* The problem *
The data below holds the lines to copy: everything from the line containing "IC2 pin in+: SUM2 -> 0V" to the line containing "D201: schottky BAT54", both ends included, set down exactly.

(Exercise data Opens)

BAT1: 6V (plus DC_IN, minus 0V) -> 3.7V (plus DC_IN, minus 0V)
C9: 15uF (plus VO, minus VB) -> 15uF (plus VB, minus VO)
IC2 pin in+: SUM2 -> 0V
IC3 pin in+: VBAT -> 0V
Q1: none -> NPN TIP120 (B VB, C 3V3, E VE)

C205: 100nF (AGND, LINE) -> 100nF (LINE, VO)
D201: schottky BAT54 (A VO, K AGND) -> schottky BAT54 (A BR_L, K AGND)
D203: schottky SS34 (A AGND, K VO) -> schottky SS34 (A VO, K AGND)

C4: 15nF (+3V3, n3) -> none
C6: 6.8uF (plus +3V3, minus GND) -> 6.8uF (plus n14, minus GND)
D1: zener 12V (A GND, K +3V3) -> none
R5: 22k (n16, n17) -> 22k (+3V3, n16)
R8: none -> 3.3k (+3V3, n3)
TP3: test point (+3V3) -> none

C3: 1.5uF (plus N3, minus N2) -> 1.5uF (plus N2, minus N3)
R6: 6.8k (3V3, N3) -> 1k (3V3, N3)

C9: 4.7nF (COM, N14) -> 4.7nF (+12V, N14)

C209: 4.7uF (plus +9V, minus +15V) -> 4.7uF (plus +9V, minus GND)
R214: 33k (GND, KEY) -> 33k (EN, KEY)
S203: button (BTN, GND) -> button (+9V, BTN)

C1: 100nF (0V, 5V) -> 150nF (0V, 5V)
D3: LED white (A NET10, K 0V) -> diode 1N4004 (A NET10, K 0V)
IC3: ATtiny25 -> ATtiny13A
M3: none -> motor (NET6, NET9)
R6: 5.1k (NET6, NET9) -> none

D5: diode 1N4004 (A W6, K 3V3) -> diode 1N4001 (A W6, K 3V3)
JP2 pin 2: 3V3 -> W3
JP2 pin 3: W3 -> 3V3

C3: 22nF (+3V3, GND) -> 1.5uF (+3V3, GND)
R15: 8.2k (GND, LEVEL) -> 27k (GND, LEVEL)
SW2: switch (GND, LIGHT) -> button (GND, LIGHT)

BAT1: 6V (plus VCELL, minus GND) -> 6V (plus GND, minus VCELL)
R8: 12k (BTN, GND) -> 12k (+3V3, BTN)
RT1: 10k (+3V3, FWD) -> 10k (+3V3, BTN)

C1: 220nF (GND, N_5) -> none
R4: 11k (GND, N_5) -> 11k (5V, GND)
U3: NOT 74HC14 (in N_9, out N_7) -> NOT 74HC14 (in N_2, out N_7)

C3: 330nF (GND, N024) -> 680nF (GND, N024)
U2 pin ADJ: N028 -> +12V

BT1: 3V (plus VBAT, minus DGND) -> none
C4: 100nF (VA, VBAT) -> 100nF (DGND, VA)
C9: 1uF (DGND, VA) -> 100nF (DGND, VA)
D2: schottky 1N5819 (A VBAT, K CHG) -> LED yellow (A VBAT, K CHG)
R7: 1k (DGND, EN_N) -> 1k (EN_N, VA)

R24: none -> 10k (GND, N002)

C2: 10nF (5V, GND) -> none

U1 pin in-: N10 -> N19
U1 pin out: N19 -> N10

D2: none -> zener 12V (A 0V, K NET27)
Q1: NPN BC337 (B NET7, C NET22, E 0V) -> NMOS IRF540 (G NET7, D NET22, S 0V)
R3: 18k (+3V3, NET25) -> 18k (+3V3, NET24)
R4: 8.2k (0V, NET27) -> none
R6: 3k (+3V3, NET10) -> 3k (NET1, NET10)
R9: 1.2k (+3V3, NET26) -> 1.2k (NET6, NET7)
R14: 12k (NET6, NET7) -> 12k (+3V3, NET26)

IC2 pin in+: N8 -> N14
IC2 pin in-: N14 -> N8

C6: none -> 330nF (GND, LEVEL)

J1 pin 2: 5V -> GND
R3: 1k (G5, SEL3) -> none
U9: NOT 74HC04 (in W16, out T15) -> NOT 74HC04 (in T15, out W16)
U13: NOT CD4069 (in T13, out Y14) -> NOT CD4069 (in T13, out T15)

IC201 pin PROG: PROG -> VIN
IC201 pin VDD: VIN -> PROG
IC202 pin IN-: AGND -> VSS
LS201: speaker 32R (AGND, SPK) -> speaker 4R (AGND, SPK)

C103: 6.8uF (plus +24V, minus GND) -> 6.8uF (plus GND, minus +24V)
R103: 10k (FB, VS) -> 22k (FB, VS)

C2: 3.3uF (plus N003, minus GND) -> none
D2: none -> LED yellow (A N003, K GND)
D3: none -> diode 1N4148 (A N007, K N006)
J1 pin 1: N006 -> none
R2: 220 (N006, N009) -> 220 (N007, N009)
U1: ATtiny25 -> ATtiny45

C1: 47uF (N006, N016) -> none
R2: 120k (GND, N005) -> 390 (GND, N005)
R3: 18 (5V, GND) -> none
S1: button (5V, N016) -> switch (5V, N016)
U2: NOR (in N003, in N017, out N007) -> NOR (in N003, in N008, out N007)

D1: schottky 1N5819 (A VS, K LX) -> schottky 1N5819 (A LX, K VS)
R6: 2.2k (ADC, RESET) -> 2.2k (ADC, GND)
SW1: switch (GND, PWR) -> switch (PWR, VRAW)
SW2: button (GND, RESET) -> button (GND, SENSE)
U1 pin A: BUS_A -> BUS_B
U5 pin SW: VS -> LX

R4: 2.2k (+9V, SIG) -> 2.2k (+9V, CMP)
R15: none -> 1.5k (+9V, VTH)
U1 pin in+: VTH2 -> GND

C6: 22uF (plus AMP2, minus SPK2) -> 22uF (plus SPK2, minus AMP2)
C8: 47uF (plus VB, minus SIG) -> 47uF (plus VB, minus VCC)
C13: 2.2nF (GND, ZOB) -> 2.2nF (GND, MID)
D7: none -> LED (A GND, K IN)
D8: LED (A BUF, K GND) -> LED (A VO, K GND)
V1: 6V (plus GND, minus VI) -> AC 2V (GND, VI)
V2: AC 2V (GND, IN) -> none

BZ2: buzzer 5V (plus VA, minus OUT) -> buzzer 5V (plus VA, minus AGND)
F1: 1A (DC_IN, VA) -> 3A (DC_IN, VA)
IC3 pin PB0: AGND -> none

(Exercise data Closes)

* Solution *
IC2 pin in+: SUM2 -> 0V
IC3 pin in+: VBAT -> 0V
Q1: none -> NPN TIP120 (B VB, C 3V3, E VE)

C205: 100nF (AGND, LINE) -> 100nF (LINE, VO)
D201: schottky BAT54 (A VO, K AGND) -> schottky BAT54 (A BR_L, K AGND)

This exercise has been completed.